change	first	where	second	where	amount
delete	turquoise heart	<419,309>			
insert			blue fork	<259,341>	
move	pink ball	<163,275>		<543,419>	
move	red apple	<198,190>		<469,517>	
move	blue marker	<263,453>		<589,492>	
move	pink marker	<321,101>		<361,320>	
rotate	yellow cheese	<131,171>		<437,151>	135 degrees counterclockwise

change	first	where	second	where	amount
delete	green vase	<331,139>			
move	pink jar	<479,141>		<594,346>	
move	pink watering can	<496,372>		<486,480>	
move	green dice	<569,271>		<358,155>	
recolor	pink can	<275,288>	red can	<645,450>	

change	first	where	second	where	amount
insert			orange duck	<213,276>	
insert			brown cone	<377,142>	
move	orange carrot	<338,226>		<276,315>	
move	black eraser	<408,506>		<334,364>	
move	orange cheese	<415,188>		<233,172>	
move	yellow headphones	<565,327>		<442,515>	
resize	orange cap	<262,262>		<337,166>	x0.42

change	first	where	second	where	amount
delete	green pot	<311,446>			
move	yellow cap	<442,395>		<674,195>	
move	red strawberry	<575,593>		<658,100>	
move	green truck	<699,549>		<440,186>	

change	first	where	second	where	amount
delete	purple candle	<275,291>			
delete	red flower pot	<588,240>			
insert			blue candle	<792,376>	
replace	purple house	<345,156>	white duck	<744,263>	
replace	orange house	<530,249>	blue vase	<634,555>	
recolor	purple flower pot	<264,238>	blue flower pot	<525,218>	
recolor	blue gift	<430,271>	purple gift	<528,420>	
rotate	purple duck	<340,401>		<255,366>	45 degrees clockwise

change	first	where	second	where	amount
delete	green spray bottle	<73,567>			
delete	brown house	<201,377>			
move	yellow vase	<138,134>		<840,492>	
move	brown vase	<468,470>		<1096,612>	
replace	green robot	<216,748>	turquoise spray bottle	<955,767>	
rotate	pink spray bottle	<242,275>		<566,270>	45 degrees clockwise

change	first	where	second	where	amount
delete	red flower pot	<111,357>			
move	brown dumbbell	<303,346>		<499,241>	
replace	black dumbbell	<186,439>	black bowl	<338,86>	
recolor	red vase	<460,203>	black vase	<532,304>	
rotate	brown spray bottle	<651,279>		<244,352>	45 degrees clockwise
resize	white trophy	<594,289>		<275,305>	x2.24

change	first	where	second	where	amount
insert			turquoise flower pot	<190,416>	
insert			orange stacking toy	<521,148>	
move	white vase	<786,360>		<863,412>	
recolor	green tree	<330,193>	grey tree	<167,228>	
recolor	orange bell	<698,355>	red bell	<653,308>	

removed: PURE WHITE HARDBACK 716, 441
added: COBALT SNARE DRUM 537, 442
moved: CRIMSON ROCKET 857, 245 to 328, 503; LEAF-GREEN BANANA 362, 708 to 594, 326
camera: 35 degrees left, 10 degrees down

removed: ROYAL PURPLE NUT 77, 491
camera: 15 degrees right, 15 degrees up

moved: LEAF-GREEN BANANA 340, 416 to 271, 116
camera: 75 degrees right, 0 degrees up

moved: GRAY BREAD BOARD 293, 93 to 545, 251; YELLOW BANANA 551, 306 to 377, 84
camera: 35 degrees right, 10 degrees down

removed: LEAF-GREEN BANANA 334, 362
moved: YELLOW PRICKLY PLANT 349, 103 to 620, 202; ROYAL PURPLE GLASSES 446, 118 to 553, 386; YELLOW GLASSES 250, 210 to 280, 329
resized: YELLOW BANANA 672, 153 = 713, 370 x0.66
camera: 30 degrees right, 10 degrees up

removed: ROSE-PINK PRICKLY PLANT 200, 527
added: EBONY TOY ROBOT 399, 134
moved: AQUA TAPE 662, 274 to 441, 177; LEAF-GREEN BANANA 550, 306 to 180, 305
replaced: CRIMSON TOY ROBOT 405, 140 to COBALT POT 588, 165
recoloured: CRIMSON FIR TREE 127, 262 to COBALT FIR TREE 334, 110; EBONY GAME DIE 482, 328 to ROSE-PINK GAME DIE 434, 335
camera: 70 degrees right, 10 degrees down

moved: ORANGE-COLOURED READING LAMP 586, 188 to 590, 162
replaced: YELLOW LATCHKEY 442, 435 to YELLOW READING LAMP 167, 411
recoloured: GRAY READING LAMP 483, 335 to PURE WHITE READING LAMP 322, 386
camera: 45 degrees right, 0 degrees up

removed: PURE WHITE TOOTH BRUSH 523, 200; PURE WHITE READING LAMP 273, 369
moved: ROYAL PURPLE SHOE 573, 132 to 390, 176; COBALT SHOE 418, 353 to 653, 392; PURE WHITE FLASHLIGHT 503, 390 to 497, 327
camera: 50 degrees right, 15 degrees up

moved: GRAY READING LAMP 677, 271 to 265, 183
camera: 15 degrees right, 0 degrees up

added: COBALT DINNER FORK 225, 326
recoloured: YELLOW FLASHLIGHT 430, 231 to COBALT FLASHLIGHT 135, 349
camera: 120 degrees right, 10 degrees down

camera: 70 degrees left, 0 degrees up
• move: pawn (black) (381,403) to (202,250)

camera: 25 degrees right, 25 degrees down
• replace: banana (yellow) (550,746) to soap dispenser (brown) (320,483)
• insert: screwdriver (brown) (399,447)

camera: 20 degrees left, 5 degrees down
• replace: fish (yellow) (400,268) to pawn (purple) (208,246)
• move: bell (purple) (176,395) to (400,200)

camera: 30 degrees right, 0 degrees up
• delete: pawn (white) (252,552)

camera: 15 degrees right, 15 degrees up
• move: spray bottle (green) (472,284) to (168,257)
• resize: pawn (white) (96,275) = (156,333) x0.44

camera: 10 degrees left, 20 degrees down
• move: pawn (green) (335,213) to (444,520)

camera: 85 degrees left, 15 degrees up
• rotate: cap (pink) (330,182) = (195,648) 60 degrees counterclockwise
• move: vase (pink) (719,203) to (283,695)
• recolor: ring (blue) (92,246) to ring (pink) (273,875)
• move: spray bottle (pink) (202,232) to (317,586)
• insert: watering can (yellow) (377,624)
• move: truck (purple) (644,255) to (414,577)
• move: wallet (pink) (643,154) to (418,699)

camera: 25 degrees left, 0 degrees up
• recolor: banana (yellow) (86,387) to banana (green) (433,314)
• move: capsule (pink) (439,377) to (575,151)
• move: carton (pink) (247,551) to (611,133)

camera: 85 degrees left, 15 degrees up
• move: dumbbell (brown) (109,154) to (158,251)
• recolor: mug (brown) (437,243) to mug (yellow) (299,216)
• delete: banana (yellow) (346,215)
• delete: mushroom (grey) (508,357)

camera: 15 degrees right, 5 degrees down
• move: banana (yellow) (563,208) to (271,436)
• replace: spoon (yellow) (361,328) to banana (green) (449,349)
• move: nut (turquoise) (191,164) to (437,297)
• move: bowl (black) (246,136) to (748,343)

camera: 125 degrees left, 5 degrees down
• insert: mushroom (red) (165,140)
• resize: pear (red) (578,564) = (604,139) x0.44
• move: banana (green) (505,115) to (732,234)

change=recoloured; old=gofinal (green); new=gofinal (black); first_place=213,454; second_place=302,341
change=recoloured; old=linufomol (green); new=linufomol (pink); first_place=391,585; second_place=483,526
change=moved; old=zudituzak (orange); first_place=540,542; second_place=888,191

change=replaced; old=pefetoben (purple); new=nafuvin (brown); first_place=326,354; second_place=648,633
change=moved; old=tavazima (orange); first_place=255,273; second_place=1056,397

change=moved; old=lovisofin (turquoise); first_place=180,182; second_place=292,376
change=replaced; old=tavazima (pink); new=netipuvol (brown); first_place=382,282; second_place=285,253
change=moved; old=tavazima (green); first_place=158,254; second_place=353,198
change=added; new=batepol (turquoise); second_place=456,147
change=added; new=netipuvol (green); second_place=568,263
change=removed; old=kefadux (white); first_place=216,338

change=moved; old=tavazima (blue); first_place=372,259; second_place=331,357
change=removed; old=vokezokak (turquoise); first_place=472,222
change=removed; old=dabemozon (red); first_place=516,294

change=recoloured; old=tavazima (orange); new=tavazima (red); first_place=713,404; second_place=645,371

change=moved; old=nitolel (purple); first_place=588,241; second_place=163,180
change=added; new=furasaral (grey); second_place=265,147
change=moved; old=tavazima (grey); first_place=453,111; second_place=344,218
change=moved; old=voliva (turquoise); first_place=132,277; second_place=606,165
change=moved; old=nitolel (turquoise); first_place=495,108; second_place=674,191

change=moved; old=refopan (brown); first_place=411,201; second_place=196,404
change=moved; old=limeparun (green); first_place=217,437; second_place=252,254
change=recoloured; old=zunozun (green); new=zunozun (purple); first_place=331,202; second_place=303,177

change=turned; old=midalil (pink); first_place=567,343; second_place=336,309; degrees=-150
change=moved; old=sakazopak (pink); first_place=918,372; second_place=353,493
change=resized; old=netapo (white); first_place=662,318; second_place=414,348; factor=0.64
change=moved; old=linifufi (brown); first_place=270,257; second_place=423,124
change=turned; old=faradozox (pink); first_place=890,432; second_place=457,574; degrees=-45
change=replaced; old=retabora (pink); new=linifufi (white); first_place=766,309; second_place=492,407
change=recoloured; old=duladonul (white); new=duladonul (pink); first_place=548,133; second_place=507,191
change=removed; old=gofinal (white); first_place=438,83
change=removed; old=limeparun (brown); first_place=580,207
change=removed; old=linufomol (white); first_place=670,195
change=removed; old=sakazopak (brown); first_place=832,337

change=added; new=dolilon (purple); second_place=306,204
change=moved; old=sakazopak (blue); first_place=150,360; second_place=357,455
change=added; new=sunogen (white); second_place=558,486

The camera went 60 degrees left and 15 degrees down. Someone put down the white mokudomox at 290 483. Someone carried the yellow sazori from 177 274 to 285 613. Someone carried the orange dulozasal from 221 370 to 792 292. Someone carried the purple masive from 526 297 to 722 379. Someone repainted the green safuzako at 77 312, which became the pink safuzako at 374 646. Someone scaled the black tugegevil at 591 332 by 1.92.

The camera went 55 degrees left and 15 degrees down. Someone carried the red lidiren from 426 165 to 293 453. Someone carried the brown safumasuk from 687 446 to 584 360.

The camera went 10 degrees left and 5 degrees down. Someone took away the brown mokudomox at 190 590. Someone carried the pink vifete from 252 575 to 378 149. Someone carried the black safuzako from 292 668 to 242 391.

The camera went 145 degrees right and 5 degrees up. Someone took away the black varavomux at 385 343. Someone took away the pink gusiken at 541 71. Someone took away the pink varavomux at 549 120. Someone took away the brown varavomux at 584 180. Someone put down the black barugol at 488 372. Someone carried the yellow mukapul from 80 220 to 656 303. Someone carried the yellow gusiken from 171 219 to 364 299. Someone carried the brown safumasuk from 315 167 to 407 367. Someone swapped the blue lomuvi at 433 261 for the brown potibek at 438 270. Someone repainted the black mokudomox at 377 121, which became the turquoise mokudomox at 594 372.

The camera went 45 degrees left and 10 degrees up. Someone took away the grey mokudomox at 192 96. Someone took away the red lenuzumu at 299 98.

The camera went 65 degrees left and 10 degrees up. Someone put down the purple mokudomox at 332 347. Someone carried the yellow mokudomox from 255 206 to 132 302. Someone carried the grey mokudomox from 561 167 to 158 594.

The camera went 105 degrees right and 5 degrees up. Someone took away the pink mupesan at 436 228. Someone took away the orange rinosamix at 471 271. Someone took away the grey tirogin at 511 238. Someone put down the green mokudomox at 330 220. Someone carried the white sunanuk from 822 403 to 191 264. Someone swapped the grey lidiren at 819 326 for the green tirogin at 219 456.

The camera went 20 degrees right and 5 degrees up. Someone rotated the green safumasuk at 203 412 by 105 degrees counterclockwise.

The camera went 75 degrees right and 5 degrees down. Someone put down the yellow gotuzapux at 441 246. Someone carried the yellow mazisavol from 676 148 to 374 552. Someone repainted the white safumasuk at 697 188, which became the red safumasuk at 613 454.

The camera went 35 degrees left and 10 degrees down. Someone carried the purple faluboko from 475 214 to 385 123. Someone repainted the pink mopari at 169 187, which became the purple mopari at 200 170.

----------------

**What the exercise asks**
Each line in the records that carries "marker" must be copied out.

**Answer to this task**
move	blue marker	<263,453>		<589,492>	
move	pink marker	<321,101>		<361,320>	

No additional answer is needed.